◆ **Task statement**:
I would like each line of the data that holds the word "turquoise" copied out.

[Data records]

BEGIN

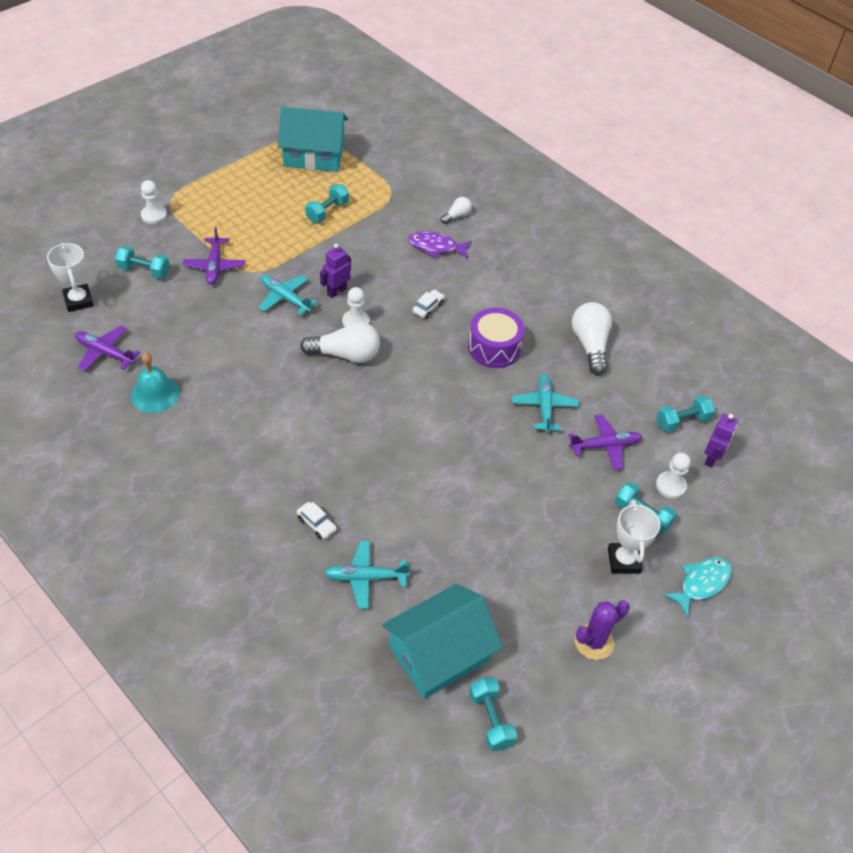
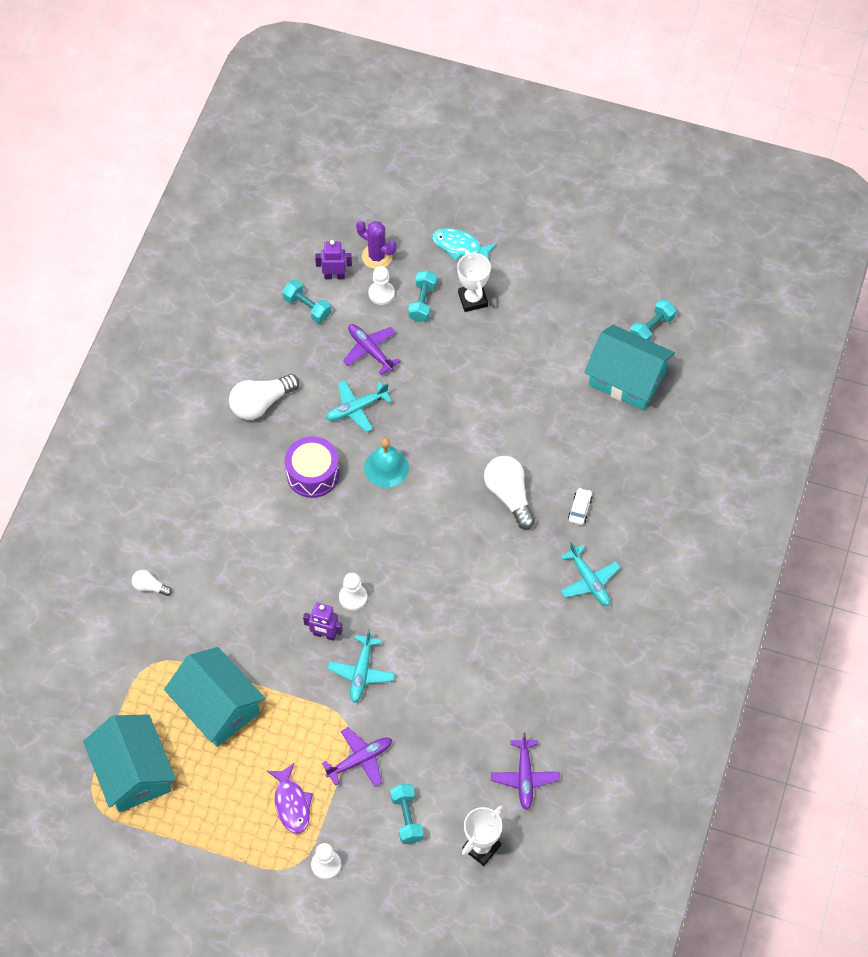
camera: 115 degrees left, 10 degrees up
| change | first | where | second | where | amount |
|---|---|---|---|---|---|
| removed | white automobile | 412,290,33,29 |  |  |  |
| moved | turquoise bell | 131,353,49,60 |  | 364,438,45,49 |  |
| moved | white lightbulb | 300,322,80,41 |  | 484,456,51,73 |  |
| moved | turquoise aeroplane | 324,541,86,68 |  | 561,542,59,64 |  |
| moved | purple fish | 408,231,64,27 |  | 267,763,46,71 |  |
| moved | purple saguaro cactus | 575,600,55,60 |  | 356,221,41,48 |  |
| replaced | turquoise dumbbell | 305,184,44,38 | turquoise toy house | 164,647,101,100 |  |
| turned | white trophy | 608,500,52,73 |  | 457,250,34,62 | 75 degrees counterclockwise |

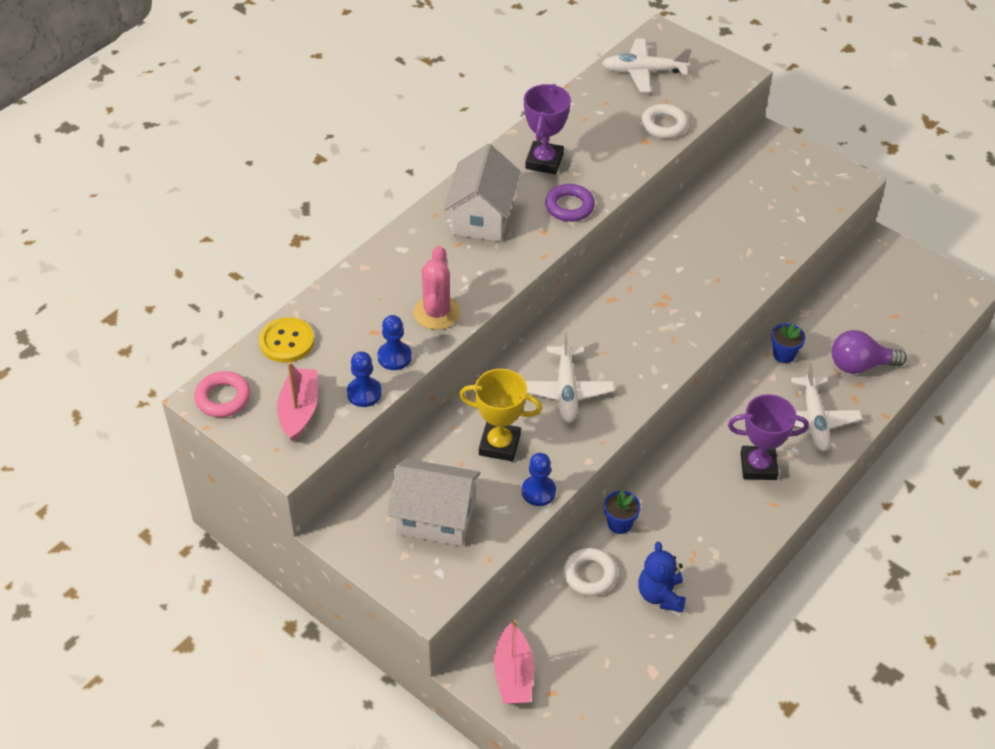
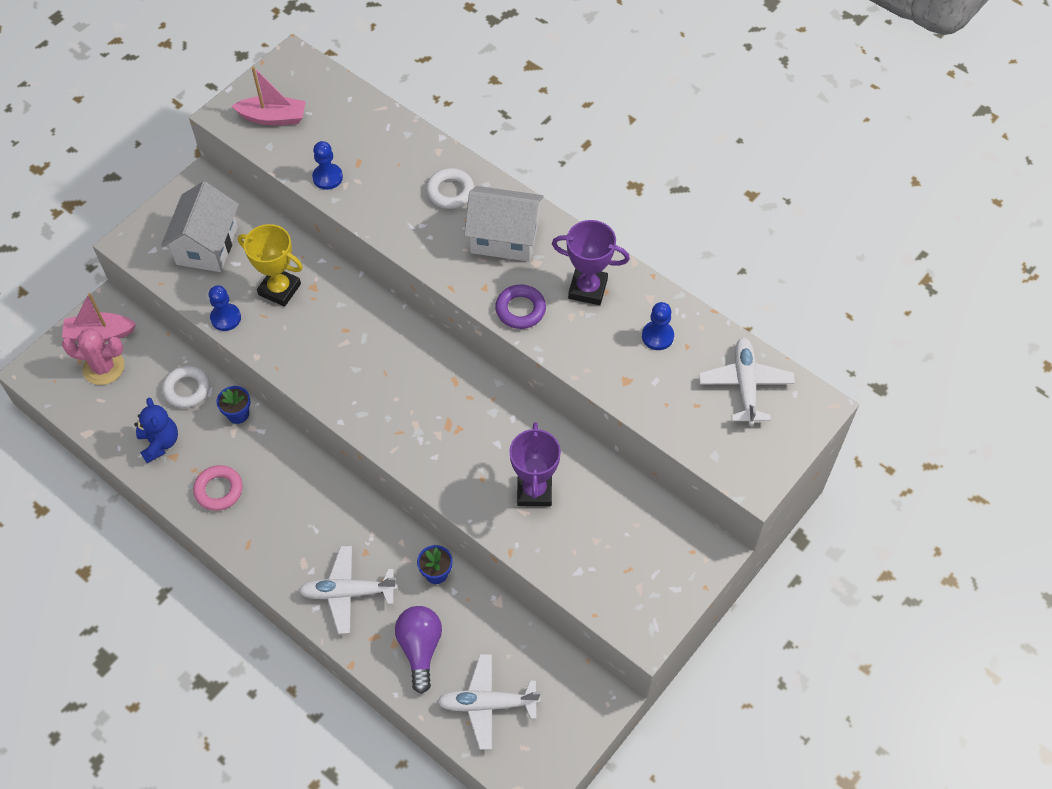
camera: 90 degrees right, 10 degrees up
| change | first | where | second | where | amount |
|---|---|---|---|---|---|
| removed | golden button | 259,317,55,46 |  |  |  |
| moved | rosy torus | 194,371,56,46 |  | 193,465,50,46 |  |
| moved | royal blue game pawn | 347,351,35,56 |  | 642,302,32,48 |  |
| moved | rosy saguaro cactus | 414,246,46,84 |  | 62,328,62,57 |  |
| moved | white aeroplane | 525,331,90,92 |  | 437,654,103,96 |  |
| moved | white torus | 641,104,47,35 |  | 426,168,49,41 |  |
| moved | purple trophy | 728,394,81,86 |  | 509,422,52,84 |  |
| turned | golden trophy | 459,369,83,92 |  | 238,224,65,83 | 75 degrees counterclockwise |
| turned | royal blue stuffed bear | 638,542,48,70 |  | 134,398,44,65 | 75 degrees clockwise |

END

◆ **Answer section**:
| moved | turquoise bell | 131,353,49,60 |  | 364,438,45,49 |  |
| moved | turquoise aeroplane | 324,541,86,68 |  | 561,542,59,64 |  |
| replaced | turquoise dumbbell | 305,184,44,38 | turquoise toy house | 164,647,101,100 |  |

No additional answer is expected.